> **Exercise objective**
Write out, word for word, the part of the listing below that opens with the line containing "none -> purple trophy [227,247,274,320]" and closes with the line containing "none -> blue nut [350,129,389,168]", keeping both of those lines and adding no others.

> **Source data**
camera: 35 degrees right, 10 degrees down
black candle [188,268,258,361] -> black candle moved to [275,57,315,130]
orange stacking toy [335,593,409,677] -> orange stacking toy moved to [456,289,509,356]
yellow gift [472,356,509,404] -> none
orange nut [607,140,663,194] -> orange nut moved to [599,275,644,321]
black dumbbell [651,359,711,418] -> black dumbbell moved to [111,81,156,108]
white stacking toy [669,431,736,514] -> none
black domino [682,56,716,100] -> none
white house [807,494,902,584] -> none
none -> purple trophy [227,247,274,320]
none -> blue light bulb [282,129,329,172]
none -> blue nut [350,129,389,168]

--

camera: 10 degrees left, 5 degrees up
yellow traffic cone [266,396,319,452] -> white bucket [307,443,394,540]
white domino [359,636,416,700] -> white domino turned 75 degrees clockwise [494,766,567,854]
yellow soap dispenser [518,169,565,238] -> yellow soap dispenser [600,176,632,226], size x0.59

--

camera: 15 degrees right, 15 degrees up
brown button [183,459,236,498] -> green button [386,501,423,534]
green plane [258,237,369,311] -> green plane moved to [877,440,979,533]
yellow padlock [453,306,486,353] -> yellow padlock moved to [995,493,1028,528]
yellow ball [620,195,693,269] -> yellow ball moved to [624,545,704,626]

> **Your solution**
none -> purple trophy [227,247,274,320]
none -> blue light bulb [282,129,329,172]
none -> blue nut [350,129,389,168]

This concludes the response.